- Task to carry out
From the line containing "orange cactus: 2 -> 4" through the final line of the records, reproduce every line exactly.

Object state change records
• • • • • • •
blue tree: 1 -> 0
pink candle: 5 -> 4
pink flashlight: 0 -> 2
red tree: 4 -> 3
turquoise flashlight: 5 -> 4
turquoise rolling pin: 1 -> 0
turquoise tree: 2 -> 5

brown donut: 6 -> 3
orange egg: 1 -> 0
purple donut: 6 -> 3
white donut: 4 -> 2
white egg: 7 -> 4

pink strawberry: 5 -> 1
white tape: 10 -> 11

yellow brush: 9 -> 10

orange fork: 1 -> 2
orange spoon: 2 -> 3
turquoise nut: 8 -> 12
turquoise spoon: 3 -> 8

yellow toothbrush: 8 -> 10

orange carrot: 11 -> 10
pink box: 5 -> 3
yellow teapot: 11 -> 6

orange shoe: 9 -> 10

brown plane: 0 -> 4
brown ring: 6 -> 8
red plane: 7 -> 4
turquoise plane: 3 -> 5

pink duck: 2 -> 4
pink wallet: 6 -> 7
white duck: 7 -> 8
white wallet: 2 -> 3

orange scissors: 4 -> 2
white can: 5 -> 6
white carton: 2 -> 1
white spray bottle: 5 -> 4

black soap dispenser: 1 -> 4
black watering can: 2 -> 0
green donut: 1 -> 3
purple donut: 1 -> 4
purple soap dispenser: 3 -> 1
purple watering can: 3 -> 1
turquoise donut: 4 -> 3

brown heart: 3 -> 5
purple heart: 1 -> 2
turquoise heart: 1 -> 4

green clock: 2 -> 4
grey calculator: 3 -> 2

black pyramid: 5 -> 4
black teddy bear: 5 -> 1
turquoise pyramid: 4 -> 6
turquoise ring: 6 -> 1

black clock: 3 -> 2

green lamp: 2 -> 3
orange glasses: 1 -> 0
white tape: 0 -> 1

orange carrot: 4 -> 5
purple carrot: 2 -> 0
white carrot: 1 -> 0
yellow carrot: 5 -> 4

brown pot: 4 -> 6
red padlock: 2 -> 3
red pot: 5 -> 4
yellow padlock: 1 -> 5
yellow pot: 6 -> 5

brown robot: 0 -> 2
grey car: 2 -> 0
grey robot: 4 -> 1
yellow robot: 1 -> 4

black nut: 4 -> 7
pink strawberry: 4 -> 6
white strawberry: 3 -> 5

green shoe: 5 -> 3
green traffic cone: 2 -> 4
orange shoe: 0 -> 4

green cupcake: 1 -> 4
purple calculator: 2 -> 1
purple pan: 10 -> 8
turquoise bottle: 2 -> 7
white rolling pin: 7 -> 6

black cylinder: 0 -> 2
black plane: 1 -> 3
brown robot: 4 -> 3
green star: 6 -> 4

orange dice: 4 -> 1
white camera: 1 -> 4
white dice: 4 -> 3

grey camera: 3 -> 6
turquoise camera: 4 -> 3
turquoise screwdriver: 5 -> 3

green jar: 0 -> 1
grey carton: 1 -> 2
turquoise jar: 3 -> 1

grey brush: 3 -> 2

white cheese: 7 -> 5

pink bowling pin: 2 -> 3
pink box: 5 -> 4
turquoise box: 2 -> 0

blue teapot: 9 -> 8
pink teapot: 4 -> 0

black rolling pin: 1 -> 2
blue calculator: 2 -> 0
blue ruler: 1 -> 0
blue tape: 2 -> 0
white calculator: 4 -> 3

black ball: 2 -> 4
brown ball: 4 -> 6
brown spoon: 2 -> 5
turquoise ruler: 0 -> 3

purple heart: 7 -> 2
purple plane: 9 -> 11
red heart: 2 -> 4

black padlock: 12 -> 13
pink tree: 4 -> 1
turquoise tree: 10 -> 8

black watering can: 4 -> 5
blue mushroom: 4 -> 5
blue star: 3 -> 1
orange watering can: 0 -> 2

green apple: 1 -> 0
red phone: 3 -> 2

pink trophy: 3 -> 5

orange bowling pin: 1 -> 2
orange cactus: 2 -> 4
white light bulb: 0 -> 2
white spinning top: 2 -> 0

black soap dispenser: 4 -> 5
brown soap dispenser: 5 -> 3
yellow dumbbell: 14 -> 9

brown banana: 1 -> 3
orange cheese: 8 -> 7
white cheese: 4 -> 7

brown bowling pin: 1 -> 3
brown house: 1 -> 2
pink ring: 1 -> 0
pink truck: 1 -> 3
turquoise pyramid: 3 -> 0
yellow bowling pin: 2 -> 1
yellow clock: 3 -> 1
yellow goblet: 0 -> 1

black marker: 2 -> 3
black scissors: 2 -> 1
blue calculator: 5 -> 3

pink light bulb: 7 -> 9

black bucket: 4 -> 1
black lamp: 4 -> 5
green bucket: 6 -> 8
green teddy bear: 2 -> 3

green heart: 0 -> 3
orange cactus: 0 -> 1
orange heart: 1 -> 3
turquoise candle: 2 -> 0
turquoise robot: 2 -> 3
• • • • • • •
- Exercise result
orange cactus: 2 -> 4
white light bulb: 0 -> 2
white spinning top: 2 -> 0

black soap dispenser: 4 -> 5
brown soap dispenser: 5 -> 3
yellow dumbbell: 14 -> 9

brown banana: 1 -> 3
orange cheese: 8 -> 7
white cheese: 4 -> 7

brown bowling pin: 1 -> 3
brown house: 1 -> 2
pink ring: 1 -> 0
pink truck: 1 -> 3
turquoise pyramid: 3 -> 0
yellow bowling pin: 2 -> 1
yellow clock: 3 -> 1
yellow goblet: 0 -> 1

black marker: 2 -> 3
black scissors: 2 -> 1
blue calculator: 5 -> 3

pink light bulb: 7 -> 9

black bucket: 4 -> 1
black lamp: 4 -> 5
green bucket: 6 -> 8
green teddy bear: 2 -> 3

green heart: 0 -> 3
orange cactus: 0 -> 1
orange heart: 1 -> 3
turquoise candle: 2 -> 0
turquoise robot: 2 -> 3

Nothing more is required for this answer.